[Data items]

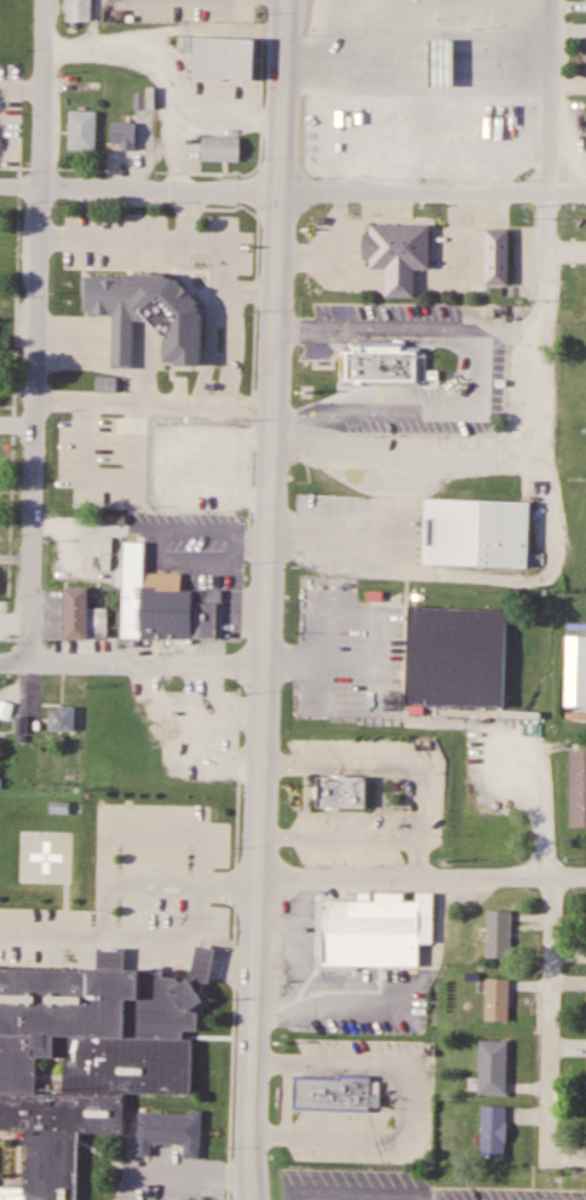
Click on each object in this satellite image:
building: (79, 11)
building: (584, 58)
building: (224, 59)
building: (449, 66)
road: (549, 96)
building: (397, 128)
building: (83, 131)
building: (446, 135)
building: (123, 136)
building: (342, 136)
building: (221, 149)
road: (292, 191)
building: (398, 254)
building: (497, 256)
building: (148, 313)
road: (510, 328)
road: (377, 330)
road: (38, 332)
building: (385, 360)
road: (534, 406)
road: (18, 428)
building: (210, 453)
building: (483, 535)
building: (171, 599)
road: (265, 600)
building: (84, 616)
building: (460, 663)
road: (132, 666)
building: (575, 671)
building: (105, 715)
building: (62, 719)
building: (161, 736)
building: (209, 738)
building: (578, 789)
building: (343, 792)
helipad: (41, 853)
road: (421, 875)
building: (507, 926)
building: (374, 932)
building: (204, 965)
building: (505, 992)
road: (549, 1010)
building: (501, 1058)
building: (85, 1062)
building: (347, 1084)
building: (501, 1122)
building: (169, 1132)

**Task to complete**
The expected output is each entry given again word for word, with pictures dropped.

**Exercise solution**
Click on each object in this satellite image:
building: (79, 11)
building: (584, 58)
building: (224, 59)
building: (449, 66)
road: (549, 96)
building: (397, 128)
building: (83, 131)
building: (446, 135)
building: (123, 136)
building: (342, 136)
building: (221, 149)
road: (292, 191)
building: (398, 254)
building: (497, 256)
building: (148, 313)
road: (510, 328)
road: (377, 330)
road: (38, 332)
building: (385, 360)
road: (534, 406)
road: (18, 428)
building: (210, 453)
building: (483, 535)
building: (171, 599)
road: (265, 600)
building: (84, 616)
building: (460, 663)
road: (132, 666)
building: (575, 671)
building: (105, 715)
building: (62, 719)
building: (161, 736)
building: (209, 738)
building: (578, 789)
building: (343, 792)
helipad: (41, 853)
road: (421, 875)
building: (507, 926)
building: (374, 932)
building: (204, 965)
building: (505, 992)
road: (549, 1010)
building: (501, 1058)
building: (85, 1062)
building: (347, 1084)
building: (501, 1122)
building: (169, 1132)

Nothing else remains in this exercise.